What the task requires:
Transcribe all the data below exactly, leaving its pictures out.
___ Provided data
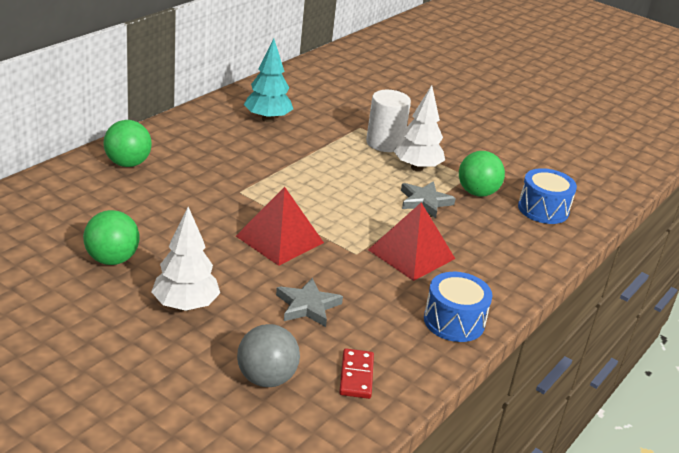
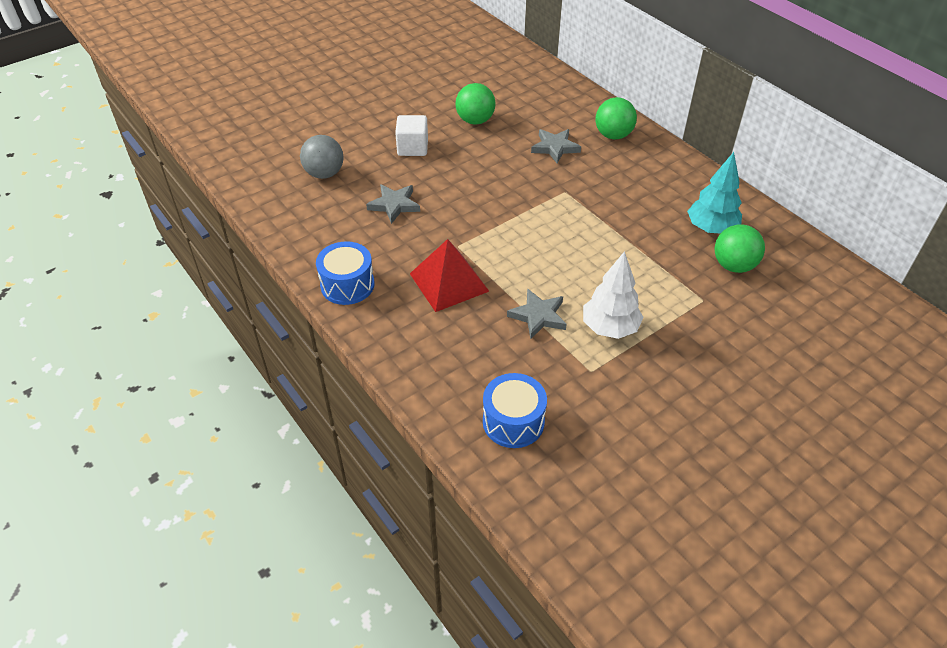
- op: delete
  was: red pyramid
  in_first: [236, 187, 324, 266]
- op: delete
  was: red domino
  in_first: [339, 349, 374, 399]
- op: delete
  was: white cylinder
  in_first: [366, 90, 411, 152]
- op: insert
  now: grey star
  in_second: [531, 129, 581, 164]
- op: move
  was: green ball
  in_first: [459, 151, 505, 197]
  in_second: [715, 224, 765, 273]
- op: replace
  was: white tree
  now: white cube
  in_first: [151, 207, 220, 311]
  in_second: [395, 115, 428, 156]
______
Solution to this task:
- op: delete
  was: red pyramid
  in_first: [236, 187, 324, 266]
- op: delete
  was: red domino
  in_first: [339, 349, 374, 399]
- op: delete
  was: white cylinder
  in_first: [366, 90, 411, 152]
- op: insert
  now: grey star
  in_second: [531, 129, 581, 164]
- op: move
  was: green ball
  in_first: [459, 151, 505, 197]
  in_second: [715, 224, 765, 273]
- op: replace
  was: white tree
  now: white cube
  in_first: [151, 207, 220, 311]
  in_second: [395, 115, 428, 156]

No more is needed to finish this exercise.